Items in a dataset:
□ □ □ □ □ □ □
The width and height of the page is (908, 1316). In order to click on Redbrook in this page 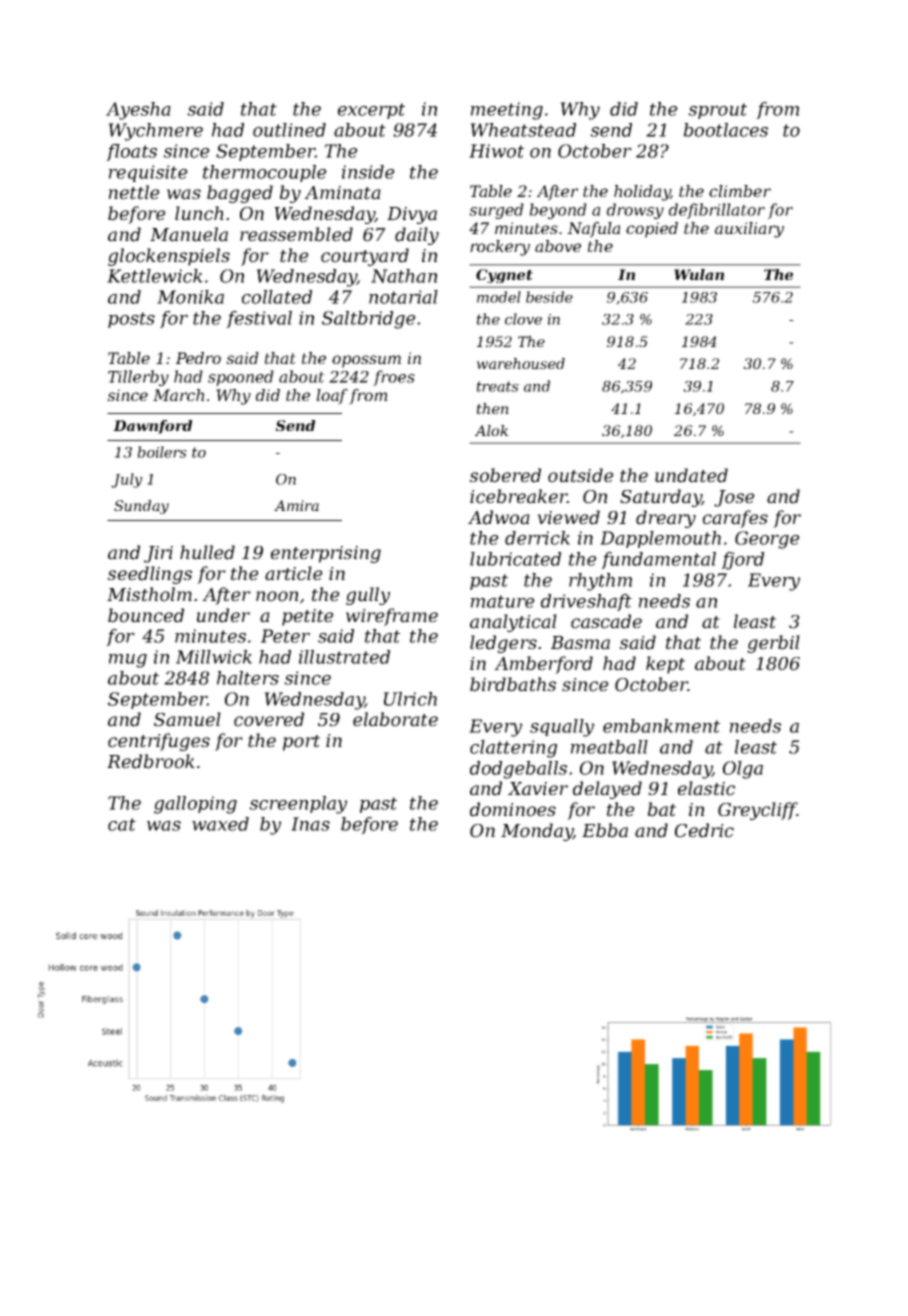, I will do `click(151, 761)`.
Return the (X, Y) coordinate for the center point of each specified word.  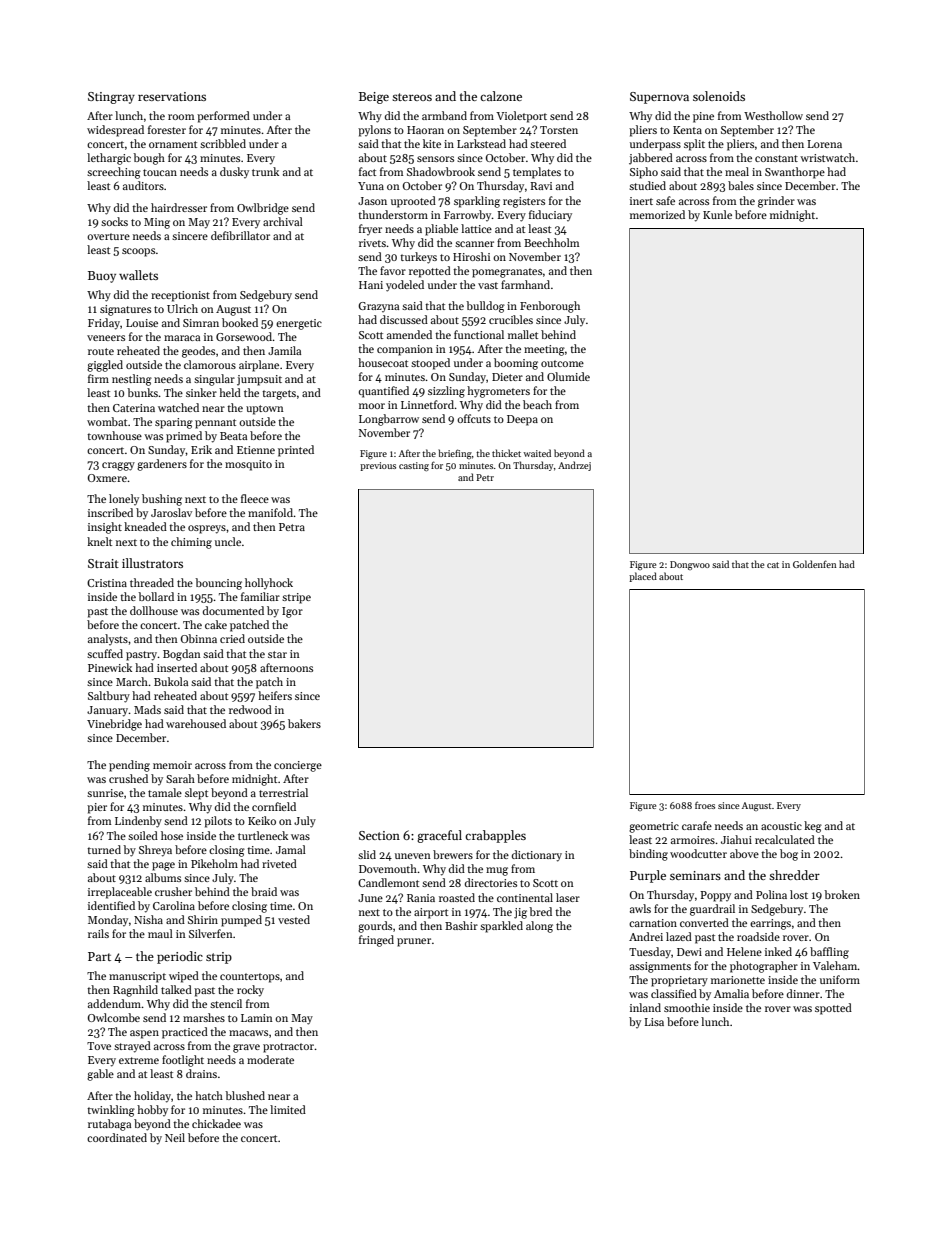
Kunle (717, 214)
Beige (374, 98)
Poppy (715, 896)
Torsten (559, 130)
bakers (304, 723)
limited (288, 1109)
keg (813, 827)
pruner (414, 942)
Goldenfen (815, 564)
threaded (152, 582)
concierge (298, 766)
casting (414, 466)
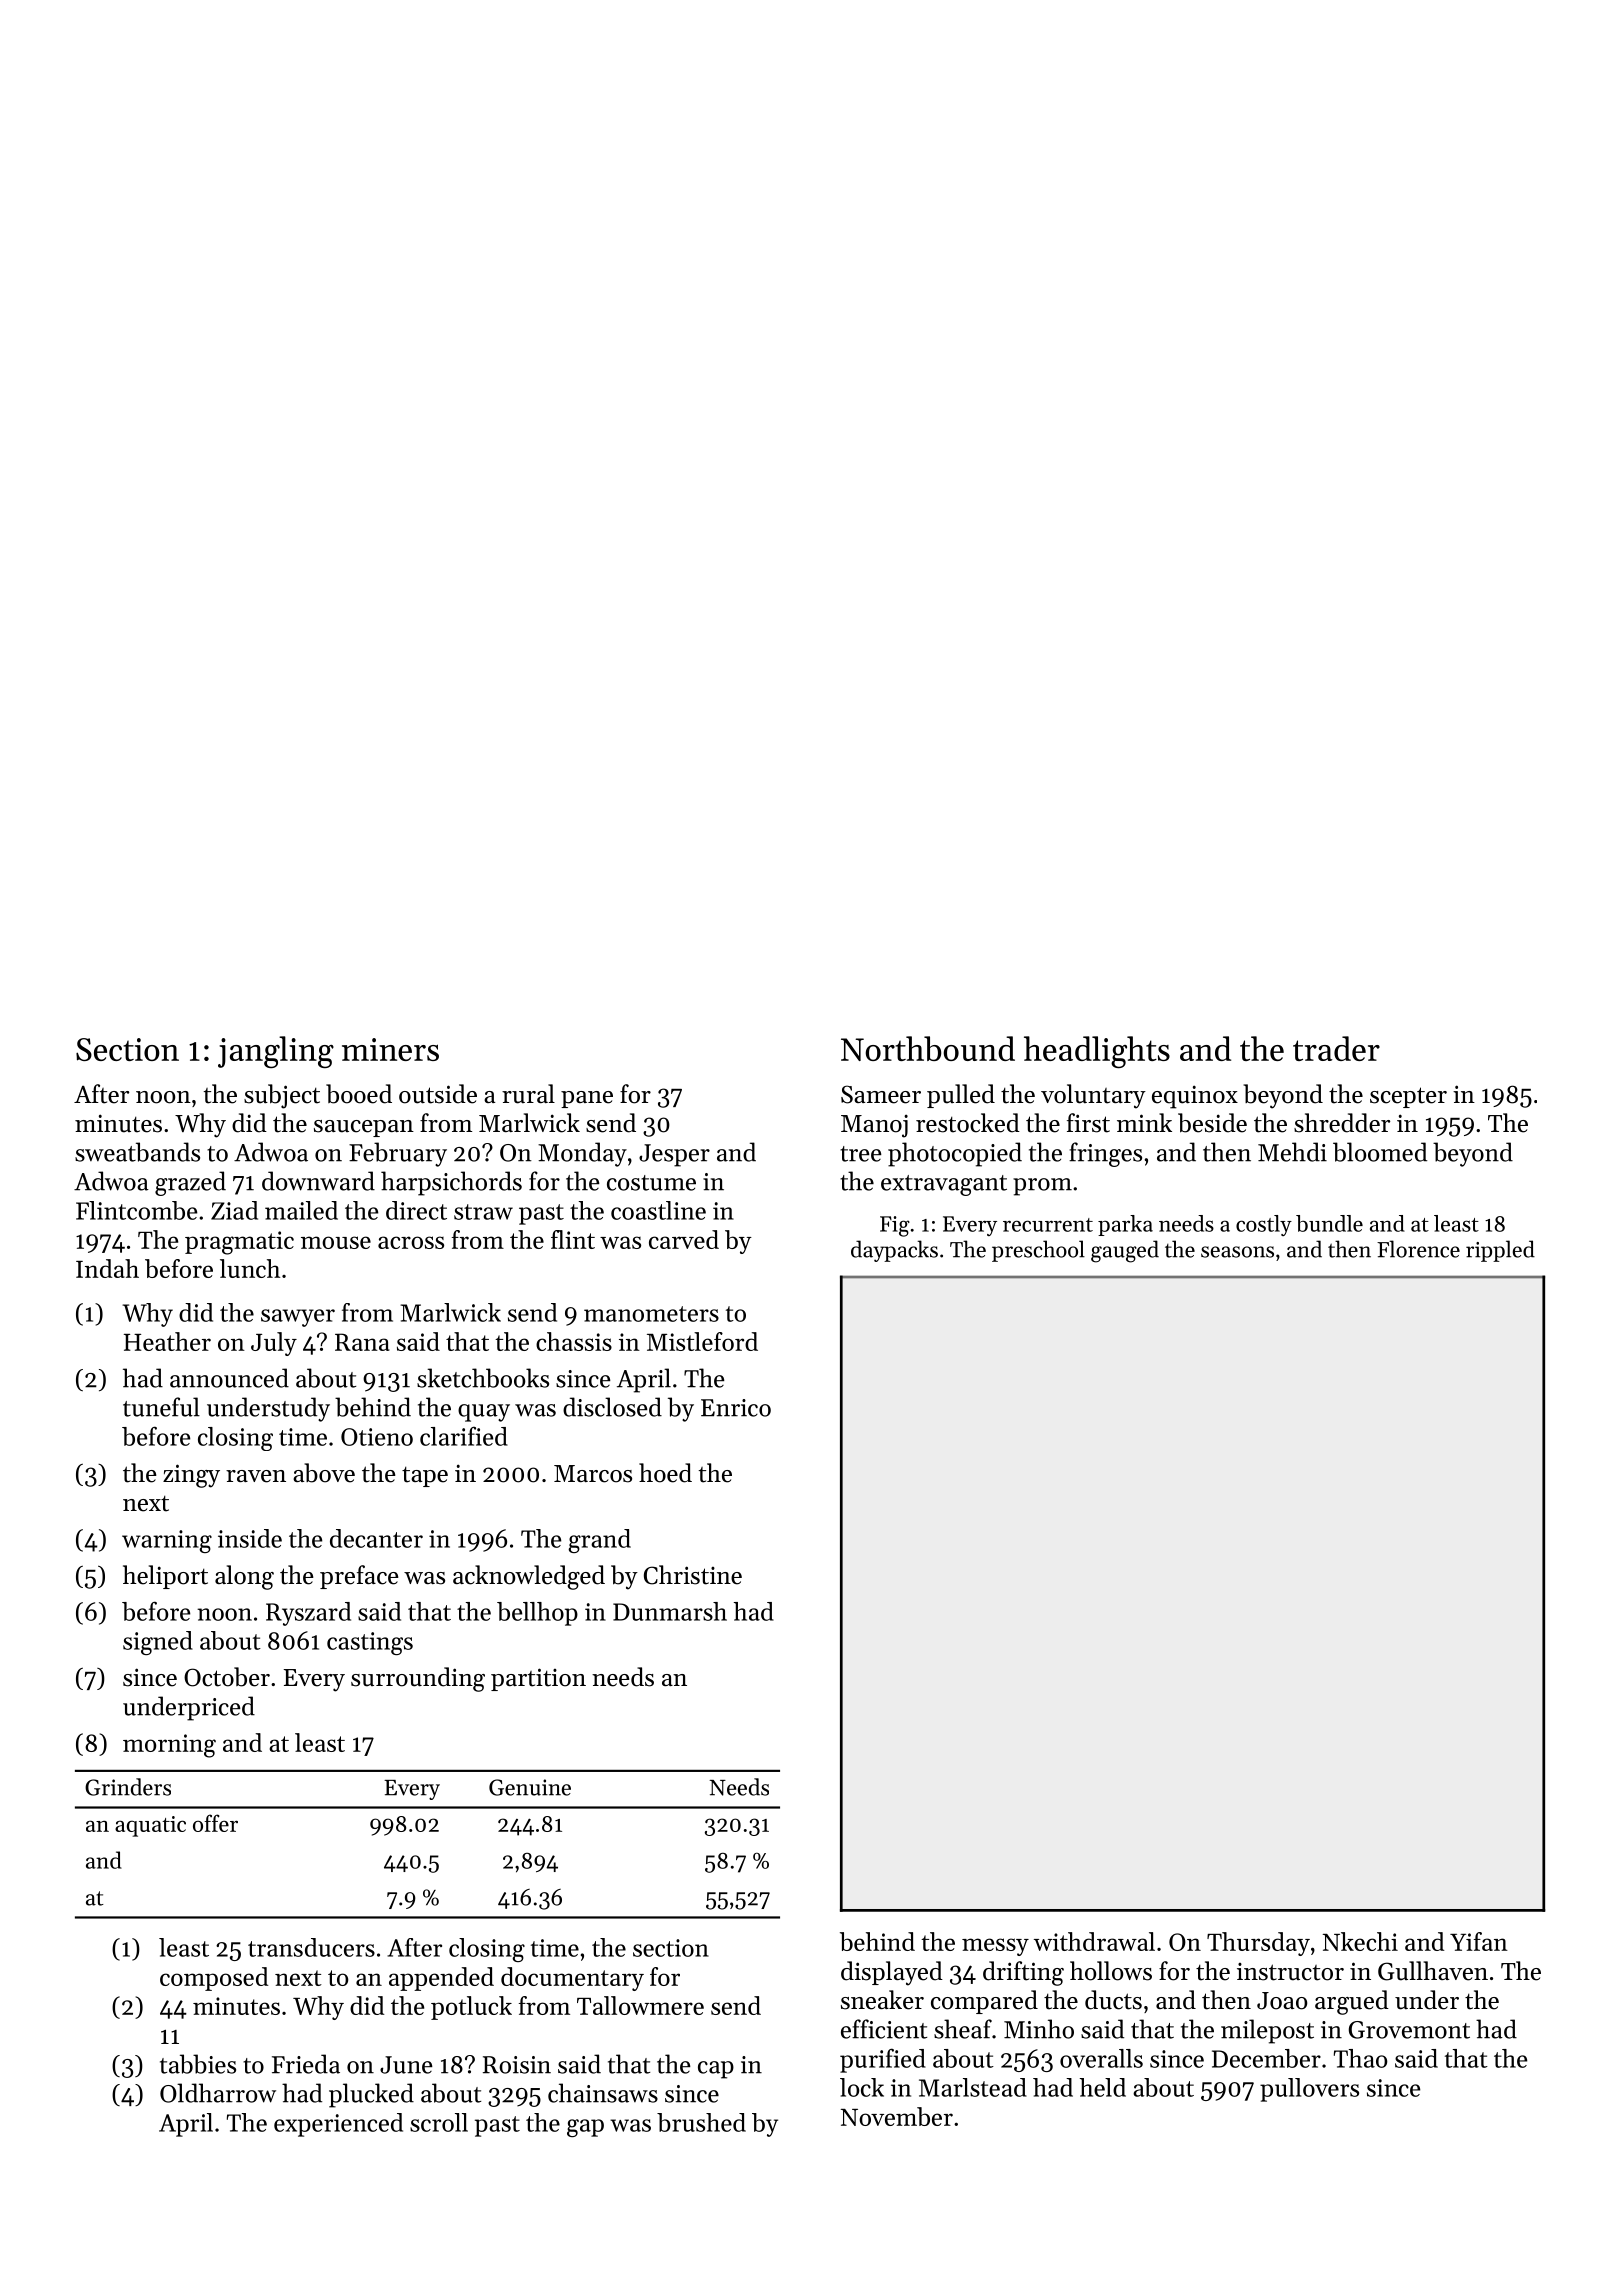 The height and width of the screenshot is (2292, 1620). Describe the element at coordinates (107, 1268) in the screenshot. I see `Indah` at that location.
□ □ □ □ □ □ □
Short task: Retype the items from the line containing "Return the (X, Y)" through the end of the items, including both of those lines. Leave the pictures out.

Response to the exercise:
Return the (X, Y) coordinate for the center point of each specified word.  
Kunle (717, 214)
Beige (374, 98)
Poppy (715, 896)
Torsten (559, 130)
bakers (304, 723)
limited (288, 1109)
keg (813, 827)
pruner (414, 942)
Goldenfen (815, 564)
threaded (152, 582)
concierge (298, 766)
casting (414, 466)
 The height and width of the screenshot is (2292, 1620). Describe the element at coordinates (107, 1268) in the screenshot. I see `Indah` at that location.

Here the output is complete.